What to produce: Given the entries below, copy each of them out exactly.

Data records:
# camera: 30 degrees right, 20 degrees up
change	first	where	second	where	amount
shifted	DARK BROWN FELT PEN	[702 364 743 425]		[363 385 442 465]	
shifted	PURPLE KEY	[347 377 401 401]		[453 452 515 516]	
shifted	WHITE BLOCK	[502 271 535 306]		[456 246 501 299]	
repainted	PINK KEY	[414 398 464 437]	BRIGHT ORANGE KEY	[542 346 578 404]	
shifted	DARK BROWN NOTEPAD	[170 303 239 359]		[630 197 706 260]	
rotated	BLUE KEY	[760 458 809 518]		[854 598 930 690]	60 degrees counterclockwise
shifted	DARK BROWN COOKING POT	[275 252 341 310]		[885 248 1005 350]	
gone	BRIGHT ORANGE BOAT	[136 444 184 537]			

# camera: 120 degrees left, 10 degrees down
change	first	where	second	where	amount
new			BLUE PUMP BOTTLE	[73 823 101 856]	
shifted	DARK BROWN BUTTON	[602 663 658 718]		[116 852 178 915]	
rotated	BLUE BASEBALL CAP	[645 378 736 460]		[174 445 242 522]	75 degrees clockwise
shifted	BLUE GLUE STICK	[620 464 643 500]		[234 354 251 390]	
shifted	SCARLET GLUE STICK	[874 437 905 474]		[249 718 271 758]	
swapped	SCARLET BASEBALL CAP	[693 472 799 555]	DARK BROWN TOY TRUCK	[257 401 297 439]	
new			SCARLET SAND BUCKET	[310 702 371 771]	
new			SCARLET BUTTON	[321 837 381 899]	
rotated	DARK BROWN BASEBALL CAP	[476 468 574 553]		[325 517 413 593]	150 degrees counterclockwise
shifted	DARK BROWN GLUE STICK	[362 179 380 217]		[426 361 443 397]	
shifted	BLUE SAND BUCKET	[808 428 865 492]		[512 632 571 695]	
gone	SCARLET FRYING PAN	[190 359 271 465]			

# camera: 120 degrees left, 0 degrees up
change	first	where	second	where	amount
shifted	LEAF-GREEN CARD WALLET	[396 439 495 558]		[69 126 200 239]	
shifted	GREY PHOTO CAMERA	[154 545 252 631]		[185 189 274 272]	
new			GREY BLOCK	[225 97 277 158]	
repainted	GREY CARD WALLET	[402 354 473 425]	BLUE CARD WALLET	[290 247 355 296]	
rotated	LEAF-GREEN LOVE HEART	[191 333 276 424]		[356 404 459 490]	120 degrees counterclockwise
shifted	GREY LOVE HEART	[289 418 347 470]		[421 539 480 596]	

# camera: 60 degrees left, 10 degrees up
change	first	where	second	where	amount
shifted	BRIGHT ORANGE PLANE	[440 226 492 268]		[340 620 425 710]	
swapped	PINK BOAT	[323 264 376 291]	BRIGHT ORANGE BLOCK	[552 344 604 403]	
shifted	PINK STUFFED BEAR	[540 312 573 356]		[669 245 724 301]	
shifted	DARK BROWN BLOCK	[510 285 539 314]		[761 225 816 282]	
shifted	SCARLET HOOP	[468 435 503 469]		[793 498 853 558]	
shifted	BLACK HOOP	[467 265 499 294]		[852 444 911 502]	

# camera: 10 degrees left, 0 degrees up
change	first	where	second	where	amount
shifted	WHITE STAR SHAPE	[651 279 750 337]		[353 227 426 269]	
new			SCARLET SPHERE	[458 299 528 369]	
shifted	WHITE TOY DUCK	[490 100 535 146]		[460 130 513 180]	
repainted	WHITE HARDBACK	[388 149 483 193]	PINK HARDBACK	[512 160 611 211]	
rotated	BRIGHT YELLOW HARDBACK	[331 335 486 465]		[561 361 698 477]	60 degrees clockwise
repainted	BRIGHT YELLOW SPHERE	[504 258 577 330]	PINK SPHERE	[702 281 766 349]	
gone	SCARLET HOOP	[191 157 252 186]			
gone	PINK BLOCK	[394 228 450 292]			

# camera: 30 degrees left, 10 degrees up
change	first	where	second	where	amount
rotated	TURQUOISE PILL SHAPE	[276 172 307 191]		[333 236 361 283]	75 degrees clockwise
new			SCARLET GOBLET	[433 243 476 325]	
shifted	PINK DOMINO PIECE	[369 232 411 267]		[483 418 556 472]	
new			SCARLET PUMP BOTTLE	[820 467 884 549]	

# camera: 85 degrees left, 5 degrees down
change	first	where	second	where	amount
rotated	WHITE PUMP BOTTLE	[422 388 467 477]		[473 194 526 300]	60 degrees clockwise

Completed exercise:
# camera: 30 degrees right, 20 degrees up
change	first	where	second	where	amount
shifted	DARK BROWN FELT PEN	[702 364 743 425]		[363 385 442 465]	
shifted	PURPLE KEY	[347 377 401 401]		[453 452 515 516]	
shifted	WHITE BLOCK	[502 271 535 306]		[456 246 501 299]	
repainted	PINK KEY	[414 398 464 437]	BRIGHT ORANGE KEY	[542 346 578 404]	
shifted	DARK BROWN NOTEPAD	[170 303 239 359]		[630 197 706 260]	
rotated	BLUE KEY	[760 458 809 518]		[854 598 930 690]	60 degrees counterclockwise
shifted	DARK BROWN COOKING POT	[275 252 341 310]		[885 248 1005 350]	
gone	BRIGHT ORANGE BOAT	[136 444 184 537]			

# camera: 120 degrees left, 10 degrees down
change	first	where	second	where	amount
new			BLUE PUMP BOTTLE	[73 823 101 856]	
shifted	DARK BROWN BUTTON	[602 663 658 718]		[116 852 178 915]	
rotated	BLUE BASEBALL CAP	[645 378 736 460]		[174 445 242 522]	75 degrees clockwise
shifted	BLUE GLUE STICK	[620 464 643 500]		[234 354 251 390]	
shifted	SCARLET GLUE STICK	[874 437 905 474]		[249 718 271 758]	
swapped	SCARLET BASEBALL CAP	[693 472 799 555]	DARK BROWN TOY TRUCK	[257 401 297 439]	
new			SCARLET SAND BUCKET	[310 702 371 771]	
new			SCARLET BUTTON	[321 837 381 899]	
rotated	DARK BROWN BASEBALL CAP	[476 468 574 553]		[325 517 413 593]	150 degrees counterclockwise
shifted	DARK BROWN GLUE STICK	[362 179 380 217]		[426 361 443 397]	
shifted	BLUE SAND BUCKET	[808 428 865 492]		[512 632 571 695]	
gone	SCARLET FRYING PAN	[190 359 271 465]			

# camera: 120 degrees left, 0 degrees up
change	first	where	second	where	amount
shifted	LEAF-GREEN CARD WALLET	[396 439 495 558]		[69 126 200 239]	
shifted	GREY PHOTO CAMERA	[154 545 252 631]		[185 189 274 272]	
new			GREY BLOCK	[225 97 277 158]	
repainted	GREY CARD WALLET	[402 354 473 425]	BLUE CARD WALLET	[290 247 355 296]	
rotated	LEAF-GREEN LOVE HEART	[191 333 276 424]		[356 404 459 490]	120 degrees counterclockwise
shifted	GREY LOVE HEART	[289 418 347 470]		[421 539 480 596]	

# camera: 60 degrees left, 10 degrees up
change	first	where	second	where	amount
shifted	BRIGHT ORANGE PLANE	[440 226 492 268]		[340 620 425 710]	
swapped	PINK BOAT	[323 264 376 291]	BRIGHT ORANGE BLOCK	[552 344 604 403]	
shifted	PINK STUFFED BEAR	[540 312 573 356]		[669 245 724 301]	
shifted	DARK BROWN BLOCK	[510 285 539 314]		[761 225 816 282]	
shifted	SCARLET HOOP	[468 435 503 469]		[793 498 853 558]	
shifted	BLACK HOOP	[467 265 499 294]		[852 444 911 502]	

# camera: 10 degrees left, 0 degrees up
change	first	where	second	where	amount
shifted	WHITE STAR SHAPE	[651 279 750 337]		[353 227 426 269]	
new			SCARLET SPHERE	[458 299 528 369]	
shifted	WHITE TOY DUCK	[490 100 535 146]		[460 130 513 180]	
repainted	WHITE HARDBACK	[388 149 483 193]	PINK HARDBACK	[512 160 611 211]	
rotated	BRIGHT YELLOW HARDBACK	[331 335 486 465]		[561 361 698 477]	60 degrees clockwise
repainted	BRIGHT YELLOW SPHERE	[504 258 577 330]	PINK SPHERE	[702 281 766 349]	
gone	SCARLET HOOP	[191 157 252 186]			
gone	PINK BLOCK	[394 228 450 292]			

# camera: 30 degrees left, 10 degrees up
change	first	where	second	where	amount
rotated	TURQUOISE PILL SHAPE	[276 172 307 191]		[333 236 361 283]	75 degrees clockwise
new			SCARLET GOBLET	[433 243 476 325]	
shifted	PINK DOMINO PIECE	[369 232 411 267]		[483 418 556 472]	
new			SCARLET PUMP BOTTLE	[820 467 884 549]	

# camera: 85 degrees left, 5 degrees down
change	first	where	second	where	amount
rotated	WHITE PUMP BOTTLE	[422 388 467 477]		[473 194 526 300]	60 degrees clockwise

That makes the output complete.